Try it:
Write the records out again, precisely as they stand.

--------------------

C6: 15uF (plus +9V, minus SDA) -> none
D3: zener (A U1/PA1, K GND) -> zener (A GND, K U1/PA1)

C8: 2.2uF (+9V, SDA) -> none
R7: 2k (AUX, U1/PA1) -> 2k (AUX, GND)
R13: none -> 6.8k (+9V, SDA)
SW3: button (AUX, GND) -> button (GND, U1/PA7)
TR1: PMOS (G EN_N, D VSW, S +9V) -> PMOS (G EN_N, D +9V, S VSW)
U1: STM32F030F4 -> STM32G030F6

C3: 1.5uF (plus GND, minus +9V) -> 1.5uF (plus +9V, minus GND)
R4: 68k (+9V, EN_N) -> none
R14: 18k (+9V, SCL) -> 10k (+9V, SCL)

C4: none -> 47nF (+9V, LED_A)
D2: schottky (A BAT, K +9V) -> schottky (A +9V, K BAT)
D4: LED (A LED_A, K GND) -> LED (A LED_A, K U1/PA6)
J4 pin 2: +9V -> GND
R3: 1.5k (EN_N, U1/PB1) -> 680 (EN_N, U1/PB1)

--------------------

Response to this exercise:
C6: 15uF (plus +9V, minus SDA) -> none
D3: zener (A U1/PA1, K GND) -> zener (A GND, K U1/PA1)

C8: 2.2uF (+9V, SDA) -> none
R7: 2k (AUX, U1/PA1) -> 2k (AUX, GND)
R13: none -> 6.8k (+9V, SDA)
SW3: button (AUX, GND) -> button (GND, U1/PA7)
TR1: PMOS (G EN_N, D VSW, S +9V) -> PMOS (G EN_N, D +9V, S VSW)
U1: STM32F030F4 -> STM32G030F6

C3: 1.5uF (plus GND, minus +9V) -> 1.5uF (plus +9V, minus GND)
R4: 68k (+9V, EN_N) -> none
R14: 18k (+9V, SCL) -> 10k (+9V, SCL)

C4: none -> 47nF (+9V, LED_A)
D2: schottky (A BAT, K +9V) -> schottky (A +9V, K BAT)
D4: LED (A LED_A, K GND) -> LED (A LED_A, K U1/PA6)
J4 pin 2: +9V -> GND
R3: 1.5k (EN_N, U1/PB1) -> 680 (EN_N, U1/PB1)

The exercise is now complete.